## START

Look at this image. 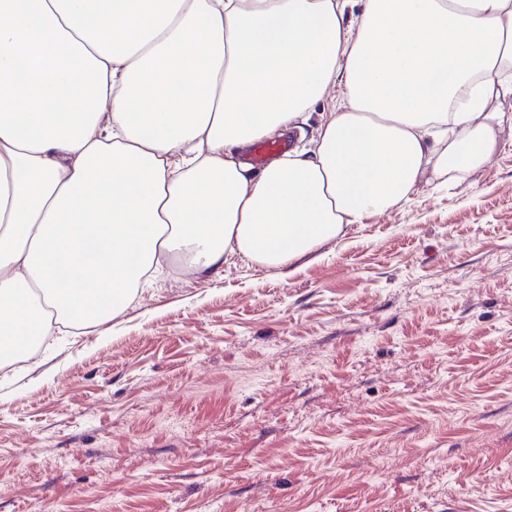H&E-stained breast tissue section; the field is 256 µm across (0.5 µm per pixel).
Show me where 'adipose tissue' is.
<instances>
[{"label":"adipose tissue","mask_w":512,"mask_h":512,"mask_svg":"<svg viewBox=\"0 0 512 512\" xmlns=\"http://www.w3.org/2000/svg\"><path fill=\"white\" fill-rule=\"evenodd\" d=\"M507 136L512 0H0V358L163 256L293 266ZM286 148V143L281 140H257L250 147V160L255 164H262L272 155L283 154Z\"/></svg>","instance_id":"adipose-tissue-1"}]
</instances>
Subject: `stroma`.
Returning a JSON list of instances; mask_svg holds the SVG:
<instances>
[{"instance_id": "stroma-1", "label": "stroma", "mask_w": 512, "mask_h": 512, "mask_svg": "<svg viewBox=\"0 0 512 512\" xmlns=\"http://www.w3.org/2000/svg\"><path fill=\"white\" fill-rule=\"evenodd\" d=\"M0 512H512V140L294 273L165 257L0 370Z\"/></svg>"}]
</instances>
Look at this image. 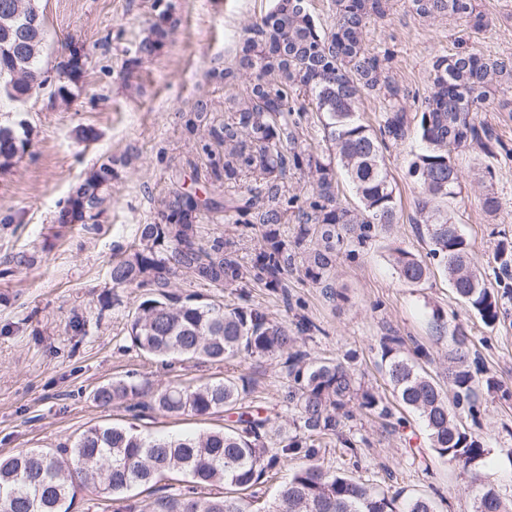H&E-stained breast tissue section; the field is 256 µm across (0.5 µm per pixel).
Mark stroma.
<instances>
[{"mask_svg":"<svg viewBox=\"0 0 512 512\" xmlns=\"http://www.w3.org/2000/svg\"><path fill=\"white\" fill-rule=\"evenodd\" d=\"M168 2L176 20L169 42L126 82L122 67L147 33L153 0H35L46 20L43 64L48 73H55L70 44L83 49L87 62L70 96L45 90L21 107L32 146L0 172V456L52 448L94 425L130 424L144 434L164 435L223 427V418L215 416L168 418L147 410L135 418L119 406H98L93 392L99 385L132 373L154 385L227 373L244 377L254 405L272 418L278 434L288 432V375L281 359L164 363L129 347L127 315L145 291L113 287L112 261L128 251L138 225L153 223L158 199L169 192L180 188L223 200L203 135L185 129L187 111L201 97L223 107L226 90L209 72L223 66L242 31L271 6V0ZM478 4L489 20L479 31L454 17L420 18L406 0H391L387 18L370 25L366 47L408 87V111H415L420 96L427 94L438 56L464 47L512 60V0ZM478 117L493 128L503 148L492 157L472 149L455 153L462 193L453 209L476 266L491 279L499 243L512 241V89L491 91ZM87 128L93 129V139H79V130ZM417 149V142L408 140L385 151L386 167L401 195V219L356 259L337 255L340 298L324 297L294 270L286 276L284 297L253 283L239 291L184 274L174 281L177 293L230 305L245 299L291 324L300 316L310 318L321 332L303 337L301 349L317 359L353 354L354 372L389 403L394 397L381 367L379 339L391 332L404 338L405 351L424 346L430 353L427 372L447 386L448 334L430 320L437 307L449 324L467 328L488 371L512 389V301L489 328L456 302L440 270H433L422 287L411 288L388 262L392 244L421 256L430 249L426 234L413 222L415 189L408 161ZM110 156L126 157L127 163L112 183V204L97 226L56 223L71 185ZM489 195L499 202L493 213L484 206ZM202 227L205 239L221 235L234 240L242 263L250 264L260 240L258 228L225 222L220 212L207 213ZM22 254L29 256V264L17 263ZM480 403L479 432L488 446L485 468L512 495V398L485 392ZM354 426L369 438V447L351 458L328 443L320 464L392 493L429 497L437 512H472L476 490L469 477L431 448L410 451L400 432L373 417H357Z\"/></svg>","mask_w":512,"mask_h":512,"instance_id":"obj_1","label":"stroma"}]
</instances>
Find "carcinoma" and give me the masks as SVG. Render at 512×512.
<instances>
[{
    "label": "carcinoma",
    "mask_w": 512,
    "mask_h": 512,
    "mask_svg": "<svg viewBox=\"0 0 512 512\" xmlns=\"http://www.w3.org/2000/svg\"><path fill=\"white\" fill-rule=\"evenodd\" d=\"M422 18H461L475 29L486 26L477 0H408ZM154 20L148 34L126 59L124 78L156 56L175 26L170 5L153 0ZM333 24L321 27L306 0H272L261 19L238 41L234 63L213 77L233 88L244 76L240 93L224 98L229 116L218 121L200 101L185 122L189 133L205 128L208 144L222 148V163L213 176L241 191L224 204L188 192L174 191L160 202L159 220L141 224L136 242L112 263L116 288H147L127 322L132 346L157 359L224 362L233 358L279 356L288 371L285 402L292 429L281 438V449L269 452L271 418L250 405V386L242 378L222 377L169 383L152 391L134 376L114 378L94 390L102 407L145 408L165 417H224L228 425L181 437L152 436L132 427L95 425L49 450L24 449L0 457V512H70L86 491L110 496L112 512H436L427 497L405 501L317 463L323 439L336 438L355 452L369 446L346 431L354 410L382 419L391 409L364 385L346 363L312 359L297 348L300 336L319 330L307 318L289 327L253 304L224 306L195 294L173 291L179 271L224 288L254 280L269 291H285V275L301 255L304 279L327 295L338 296L334 265L338 247L363 249L373 237L399 223L396 189L385 165L384 150L410 138L420 149L412 155L409 174L417 188L415 208L431 248L429 255L467 310L492 327L512 300V287H487L471 260V247L461 233L448 229V214L461 194L453 153L477 147L492 153L498 143L492 128L477 119L493 81L512 84V62L489 60L463 49L432 62L430 91L423 97L420 117L407 111L410 92L383 60L365 47L368 26L384 20L389 0H331ZM34 0H0V109L17 108L50 82L41 65L45 21ZM84 65L68 49L59 63L60 80L75 81ZM307 97L323 130L326 147L317 153L303 143V128L294 113L295 98ZM365 95L380 99L378 129L364 124L357 105ZM30 146L25 121L0 123V171L8 170ZM122 160L108 158L70 188L57 216L59 224H97L111 201L112 181ZM312 180L314 195L304 201L283 191L288 173ZM344 178L353 188L357 206L337 200ZM224 214L261 228V241L250 267L238 259L234 243L215 237L204 241L200 223L206 212ZM299 224L294 240L285 239L280 225L288 217ZM502 276L512 277V241L499 244L494 256ZM389 261L405 285L418 288L430 267L400 246L389 250ZM448 387L445 392L423 368L429 359L422 347L414 356L404 338L381 337L380 357L399 404L423 422L430 448L467 474L478 488L473 512H512V496L502 492L483 468L488 454L484 437L468 430L465 421L480 417L479 387L497 392L493 376L483 379L480 358L472 355L467 330L454 326L450 336ZM302 462L289 475L272 502L260 485L276 478L282 459ZM159 489L146 502L132 492Z\"/></svg>",
    "instance_id": "carcinoma-1"
}]
</instances>
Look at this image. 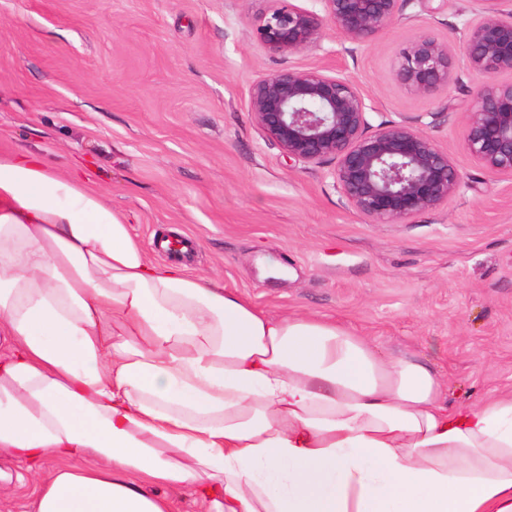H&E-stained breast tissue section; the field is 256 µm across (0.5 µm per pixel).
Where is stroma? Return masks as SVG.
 <instances>
[{"mask_svg":"<svg viewBox=\"0 0 512 512\" xmlns=\"http://www.w3.org/2000/svg\"><path fill=\"white\" fill-rule=\"evenodd\" d=\"M269 0H0V155L29 152L87 174L156 264L185 234L184 265L274 315H312L384 357L434 369L448 407L512 391V177L464 147L482 78L429 96L393 76L429 31L462 55L478 0H409L355 55L317 46L268 54L255 34ZM342 73L371 125L406 123L448 152L460 188L402 224H373L337 189L334 161L288 159L256 124L250 88L283 68Z\"/></svg>","mask_w":512,"mask_h":512,"instance_id":"obj_1","label":"stroma"}]
</instances>
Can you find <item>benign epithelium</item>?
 Instances as JSON below:
<instances>
[{"mask_svg":"<svg viewBox=\"0 0 512 512\" xmlns=\"http://www.w3.org/2000/svg\"><path fill=\"white\" fill-rule=\"evenodd\" d=\"M256 27L272 55L297 53L317 43L322 30L336 31L353 55L402 15L407 0H322L324 14L290 0H272ZM464 23L462 70L485 82L466 112L464 145L485 168L512 175V8L505 0H480ZM455 62L448 43L422 31L403 49L395 80L426 96L448 85ZM250 107L261 130L290 159L336 162L334 179L348 203L374 224H402L439 207L460 187L448 153L420 129L405 123L370 128L369 105L358 86L339 74L316 69H280L250 89Z\"/></svg>","mask_w":512,"mask_h":512,"instance_id":"benign-epithelium-1","label":"benign epithelium"}]
</instances>
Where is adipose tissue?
<instances>
[{
  "instance_id": "adipose-tissue-1",
  "label": "adipose tissue",
  "mask_w": 512,
  "mask_h": 512,
  "mask_svg": "<svg viewBox=\"0 0 512 512\" xmlns=\"http://www.w3.org/2000/svg\"><path fill=\"white\" fill-rule=\"evenodd\" d=\"M27 482L33 512L186 487L199 512H512V392L448 408L430 367L155 265L87 180L0 156V512Z\"/></svg>"
}]
</instances>
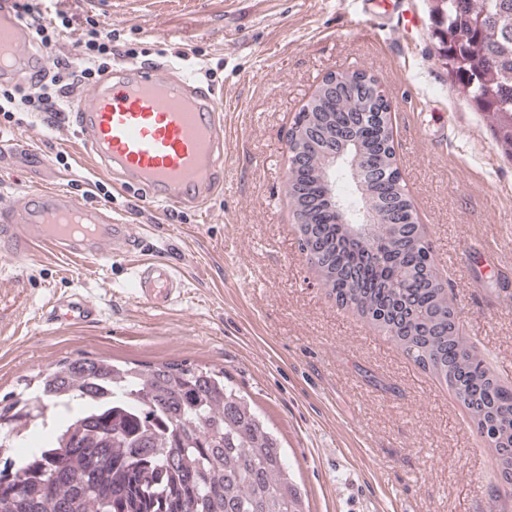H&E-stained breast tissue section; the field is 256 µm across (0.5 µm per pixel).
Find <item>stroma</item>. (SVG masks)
<instances>
[{"mask_svg":"<svg viewBox=\"0 0 512 512\" xmlns=\"http://www.w3.org/2000/svg\"><path fill=\"white\" fill-rule=\"evenodd\" d=\"M432 0H43L75 28L112 30L113 68L166 62L224 92V184L205 206L144 190L96 204L133 224L138 251L104 262L0 244V396L65 358L223 367L286 450L305 512H512L492 452L453 392L366 319L337 306L300 246L288 134L322 79L363 71L391 101L398 167L460 331L512 384V154L502 117L465 100L432 36ZM0 199L105 181L71 119L24 115L4 145ZM66 164H58L57 155ZM172 264V302L134 293L137 265ZM81 294L98 316L42 319Z\"/></svg>","mask_w":512,"mask_h":512,"instance_id":"obj_1","label":"stroma"}]
</instances>
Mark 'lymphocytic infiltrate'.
<instances>
[{
    "instance_id": "1",
    "label": "lymphocytic infiltrate",
    "mask_w": 512,
    "mask_h": 512,
    "mask_svg": "<svg viewBox=\"0 0 512 512\" xmlns=\"http://www.w3.org/2000/svg\"><path fill=\"white\" fill-rule=\"evenodd\" d=\"M19 9L27 16L41 51L52 55L53 60L50 67L29 83L0 85V136L16 125L19 107H26L38 116L63 114L80 89L110 71L115 53L111 31L100 28L95 20H87L82 32L76 34L72 31V17L66 11L45 15L39 8V0H21ZM70 33L75 36L74 61L55 58L59 41Z\"/></svg>"
}]
</instances>
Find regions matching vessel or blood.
Returning a JSON list of instances; mask_svg holds the SVG:
<instances>
[{"mask_svg":"<svg viewBox=\"0 0 512 512\" xmlns=\"http://www.w3.org/2000/svg\"><path fill=\"white\" fill-rule=\"evenodd\" d=\"M0 0V80L47 69V57L25 52L28 26ZM162 64L124 69L106 76L75 104V121L92 155L118 188H147L170 206L207 204L224 174L223 97L196 84L195 76H166ZM0 236L28 244L48 243L58 252L108 261L138 248L132 225L65 191H44L0 204ZM139 297L153 306L170 303L182 282L164 261L134 272ZM96 307L71 295L53 301L47 322L79 326Z\"/></svg>","mask_w":512,"mask_h":512,"instance_id":"obj_1","label":"vessel or blood"}]
</instances>
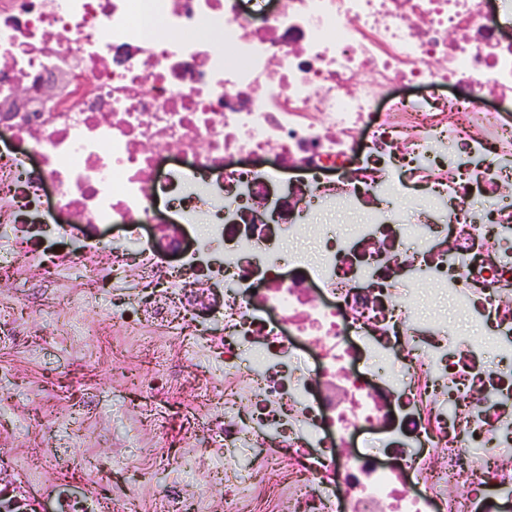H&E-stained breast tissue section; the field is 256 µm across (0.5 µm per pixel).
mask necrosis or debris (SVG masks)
I'll list each match as a JSON object with an SVG mask.
<instances>
[{
  "instance_id": "obj_1",
  "label": "necrosis or debris",
  "mask_w": 512,
  "mask_h": 512,
  "mask_svg": "<svg viewBox=\"0 0 512 512\" xmlns=\"http://www.w3.org/2000/svg\"><path fill=\"white\" fill-rule=\"evenodd\" d=\"M509 102L512 0H0V279L85 374L144 369V447L175 403L224 457L223 502L153 504L91 452L96 386L38 387L88 451L68 512H512Z\"/></svg>"
}]
</instances>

## END

§ Exercise goal: Search the records above for the string "masks". Copy every line that contains it.

§ Answer for the task:
Find "carcinoma" and give me the masks as SVG. Render at 512×512.
Where is stroma? Return masks as SVG.
Find <item>stroma</item>. (SVG masks)
mask necrosis or debris (SVG masks)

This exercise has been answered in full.